> **The problem**
Set down all of the data that follows word for word, without the images.

> **Provided material**
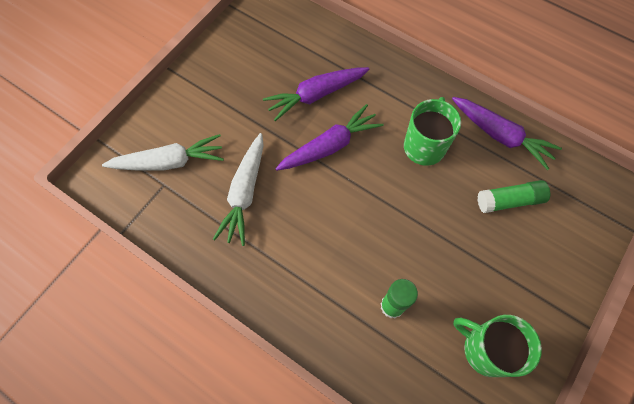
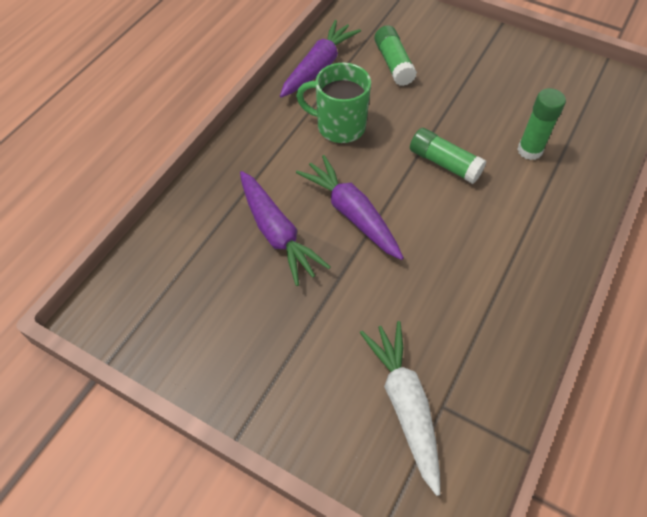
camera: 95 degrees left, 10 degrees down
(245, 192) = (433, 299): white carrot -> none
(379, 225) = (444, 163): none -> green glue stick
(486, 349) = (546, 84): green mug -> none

> **Exercise answer**
camera: 95 degrees left, 10 degrees down
(245, 192) = (433, 299): white carrot -> none
(379, 225) = (444, 163): none -> green glue stick
(486, 349) = (546, 84): green mug -> none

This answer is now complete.